[STORED DATA — start]

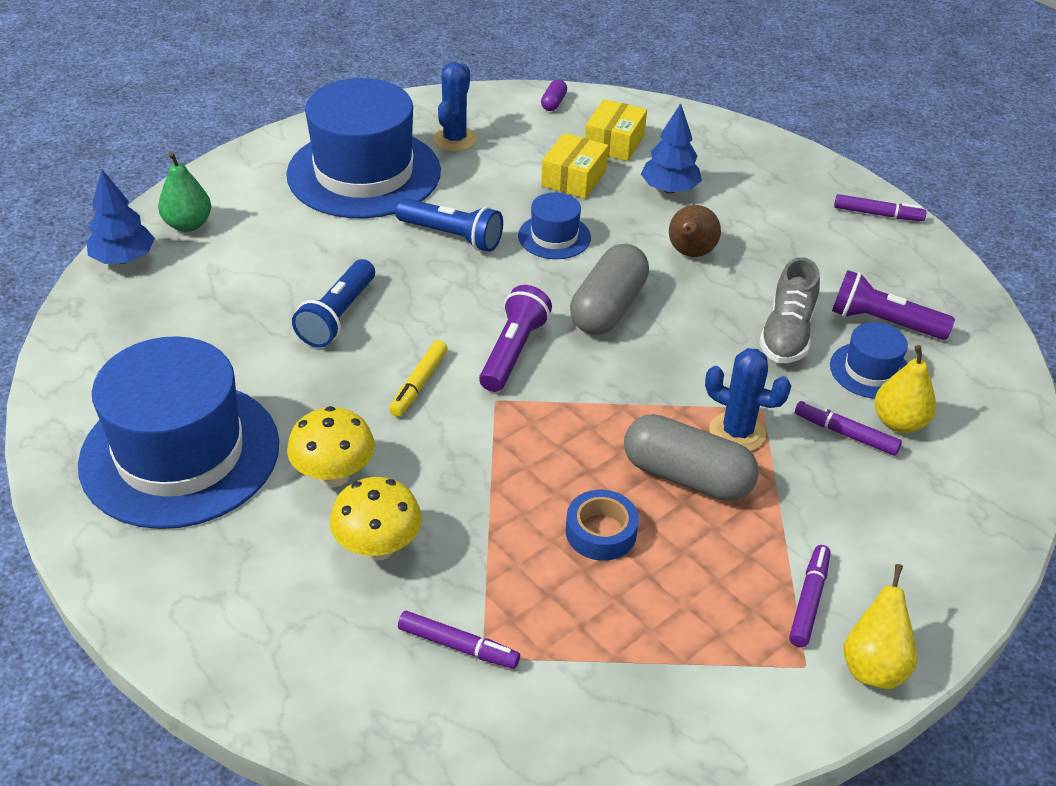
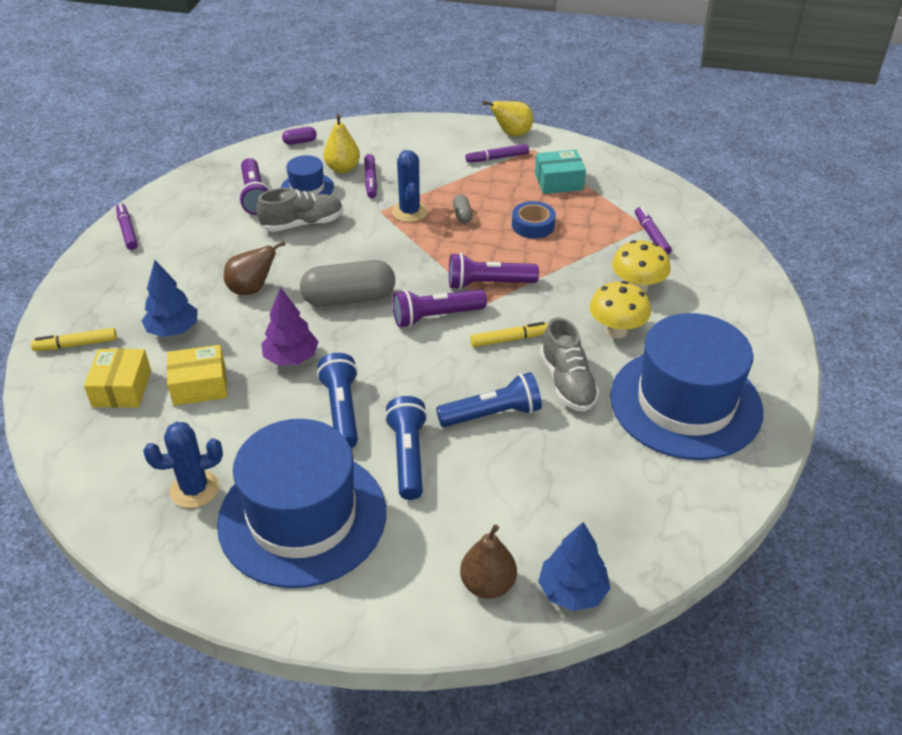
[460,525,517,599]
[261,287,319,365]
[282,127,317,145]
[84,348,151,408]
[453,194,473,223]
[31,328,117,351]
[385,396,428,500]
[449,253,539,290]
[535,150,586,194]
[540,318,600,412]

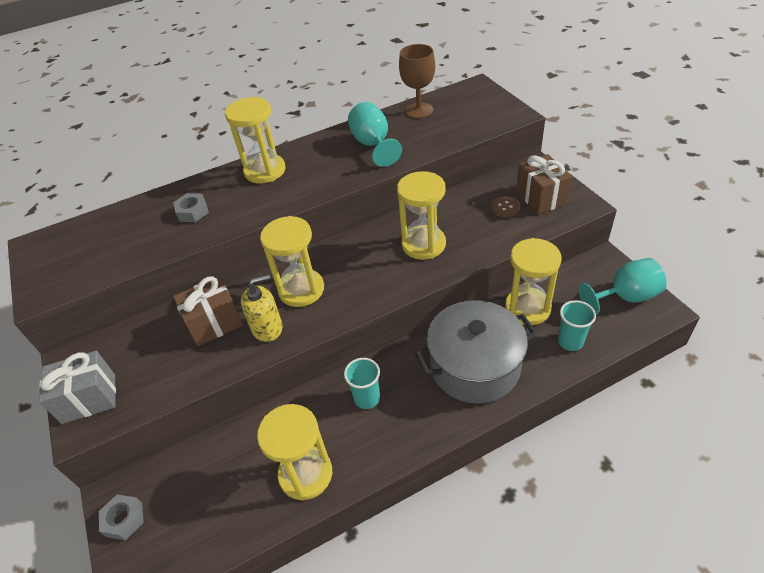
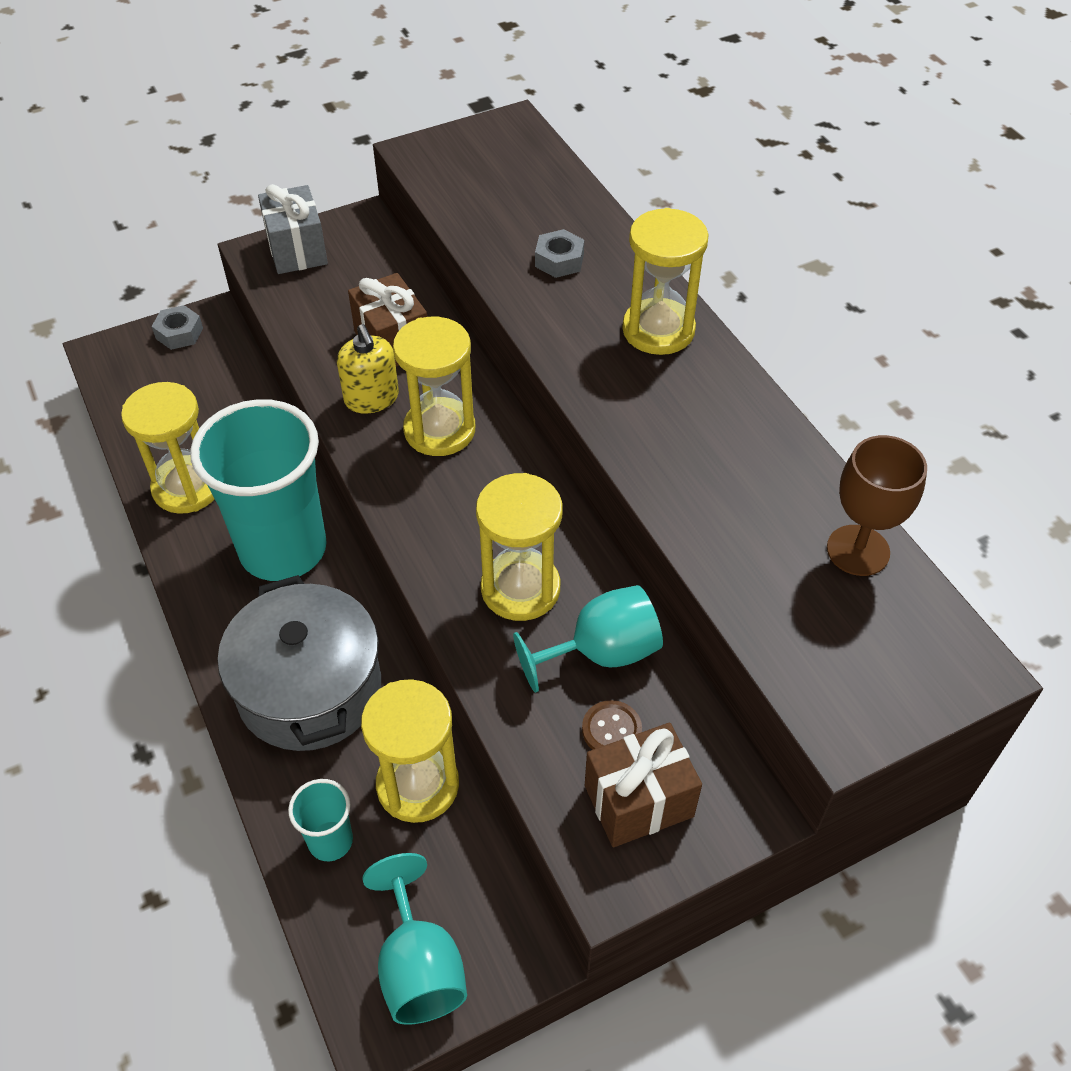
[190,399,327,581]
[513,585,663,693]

[STORED DATA — finish]

__TASK GOAL__
Return the whole listing word for word. Pictures stay out of it.

__WRITTEN ANSWER__
[460,525,517,599]
[261,287,319,365]
[282,127,317,145]
[84,348,151,408]
[453,194,473,223]
[31,328,117,351]
[385,396,428,500]
[449,253,539,290]
[535,150,586,194]
[540,318,600,412]

[190,399,327,581]
[513,585,663,693]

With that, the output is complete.